Your copy of the data should match it exactly, leaving out only the pictures.

[Scene comparison data]
# # # # # # #
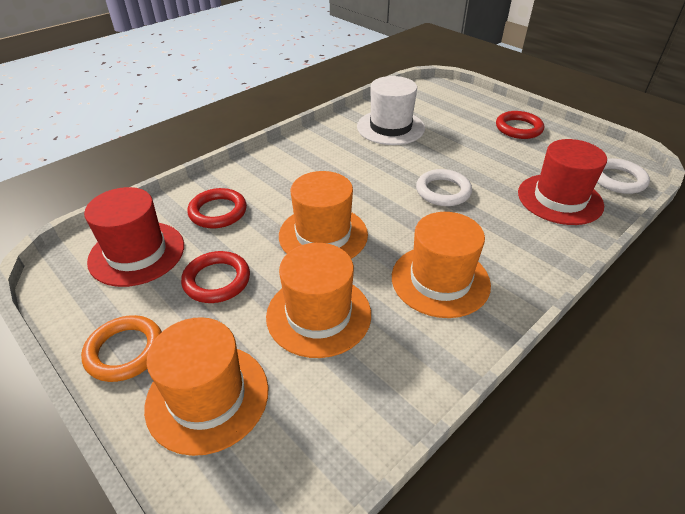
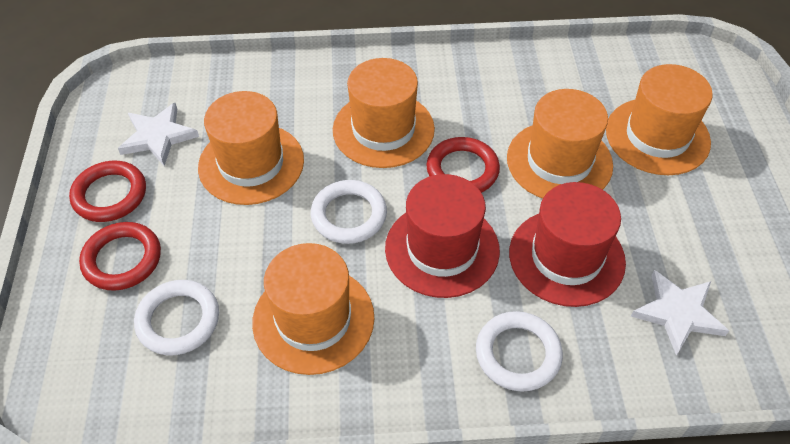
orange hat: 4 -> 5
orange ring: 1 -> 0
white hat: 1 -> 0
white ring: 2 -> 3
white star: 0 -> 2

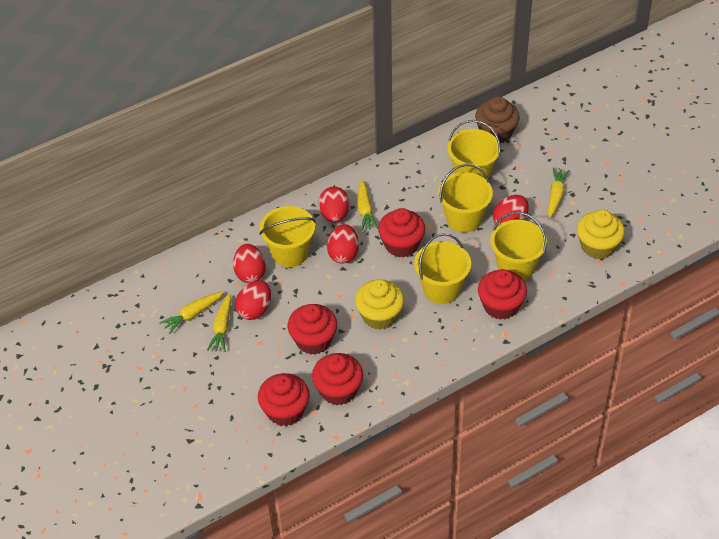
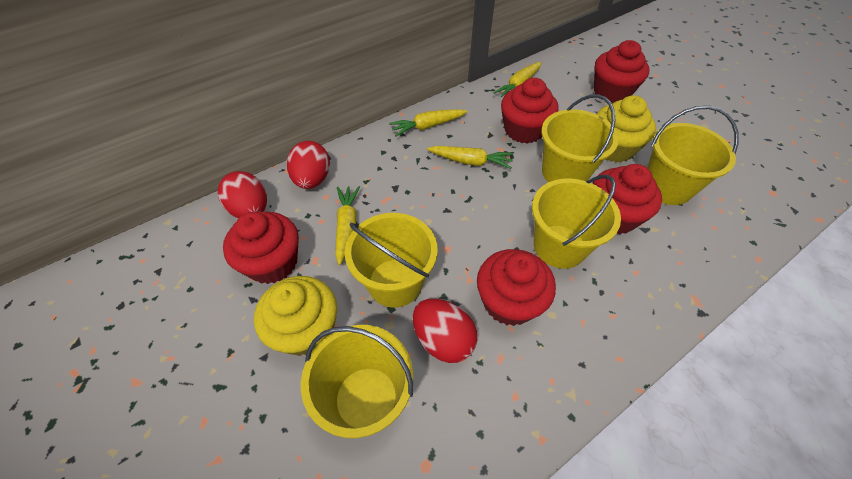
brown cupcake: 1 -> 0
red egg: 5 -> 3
# # # # # # #
§ **TASK SOLUTION**
orange hat: 4 -> 5
orange ring: 1 -> 0
white hat: 1 -> 0
white ring: 2 -> 3
white star: 0 -> 2

brown cupcake: 1 -> 0
red egg: 5 -> 3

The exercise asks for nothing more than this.